[Opening RECORDS SUPPLIED section]

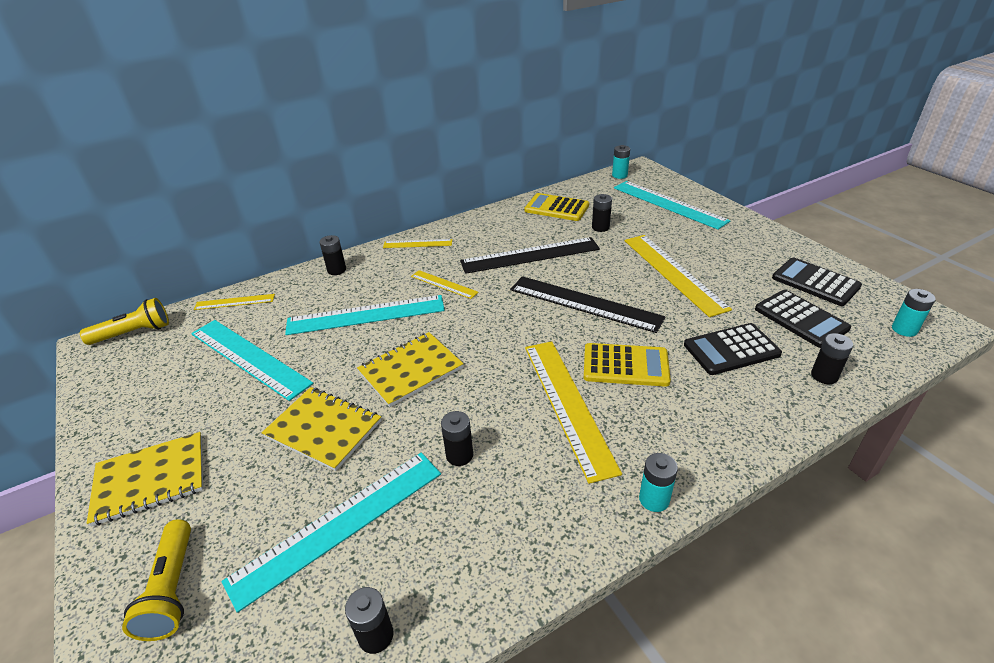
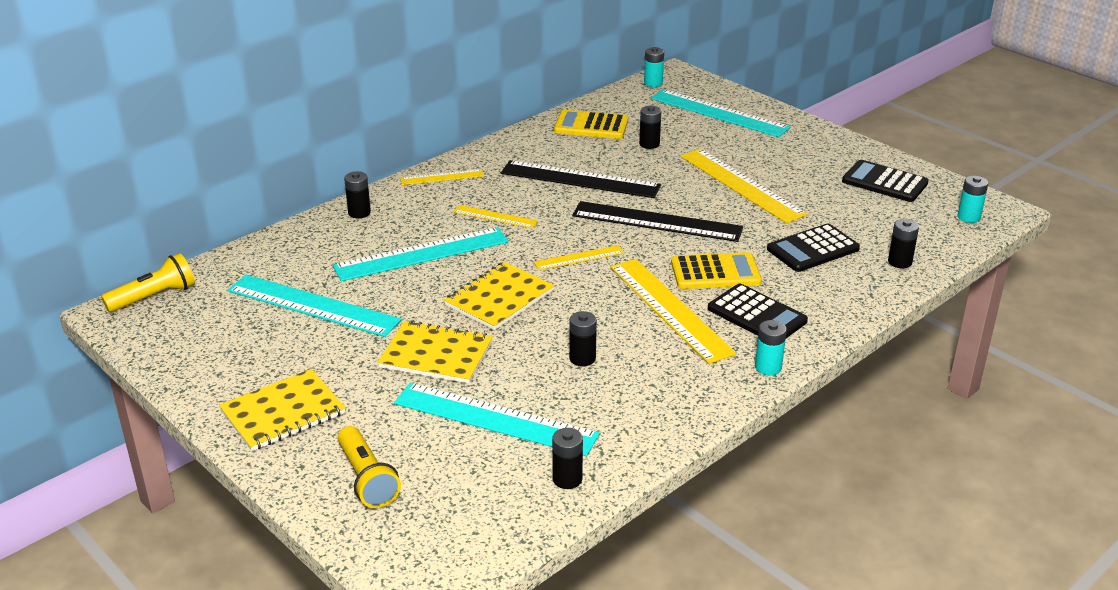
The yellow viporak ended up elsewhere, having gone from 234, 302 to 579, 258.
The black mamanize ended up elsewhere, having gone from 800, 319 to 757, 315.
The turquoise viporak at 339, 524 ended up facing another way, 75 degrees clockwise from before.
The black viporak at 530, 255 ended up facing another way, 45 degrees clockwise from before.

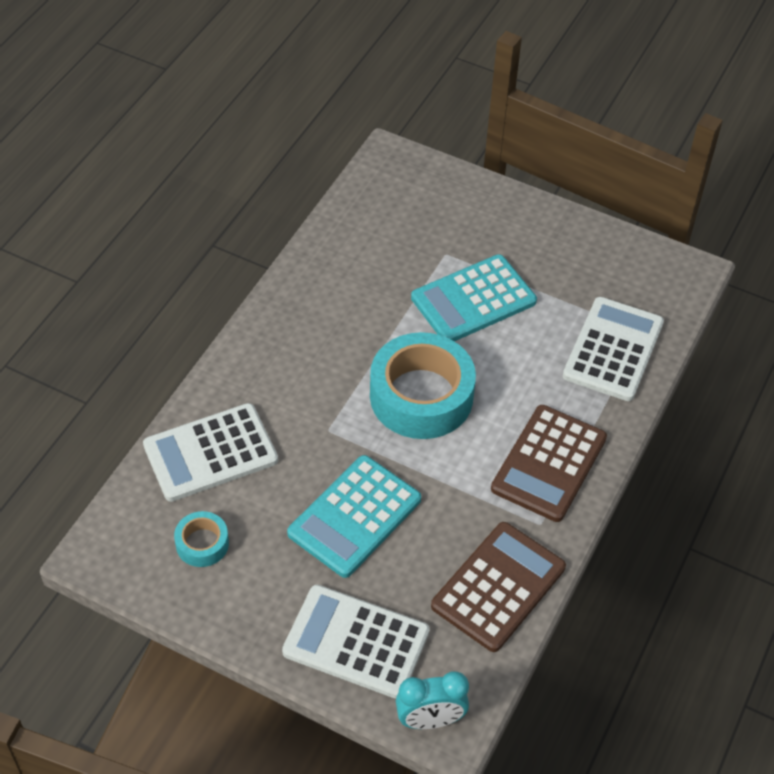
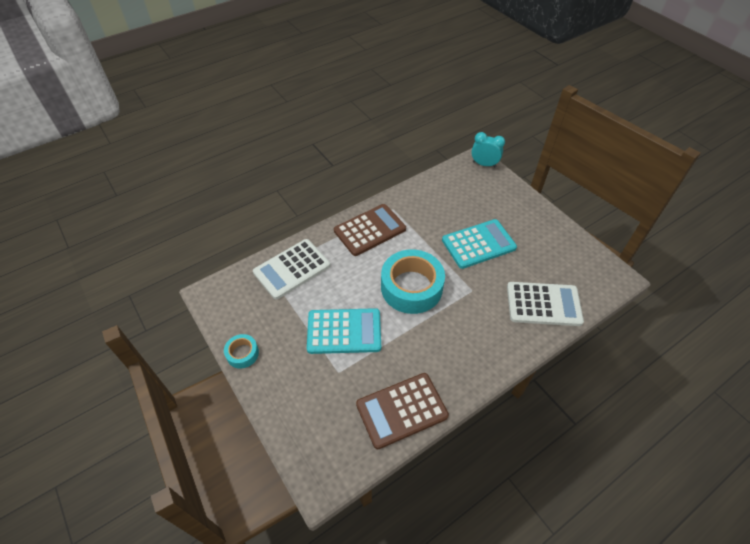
The second view lost the white mamanize at 356, 642.
The turquoise tododex ended up elsewhere, having gone from 202, 544 to 242, 353.
The brown mamanize ended up elsewhere, having gone from 498, 587 to 401, 410.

[Closing RECORDS SUPPLIED section]

(WHAT TO WORK ON) Excluding the pictures, transcribe all of the entries exactly.

(THE COMPLETED TASK)
The yellow viporak ended up elsewhere, having gone from 234, 302 to 579, 258.
The black mamanize ended up elsewhere, having gone from 800, 319 to 757, 315.
The turquoise viporak at 339, 524 ended up facing another way, 75 degrees clockwise from before.
The black viporak at 530, 255 ended up facing another way, 45 degrees clockwise from before.

The second view lost the white mamanize at 356, 642.
The turquoise tododex ended up elsewhere, having gone from 202, 544 to 242, 353.
The brown mamanize ended up elsewhere, having gone from 498, 587 to 401, 410.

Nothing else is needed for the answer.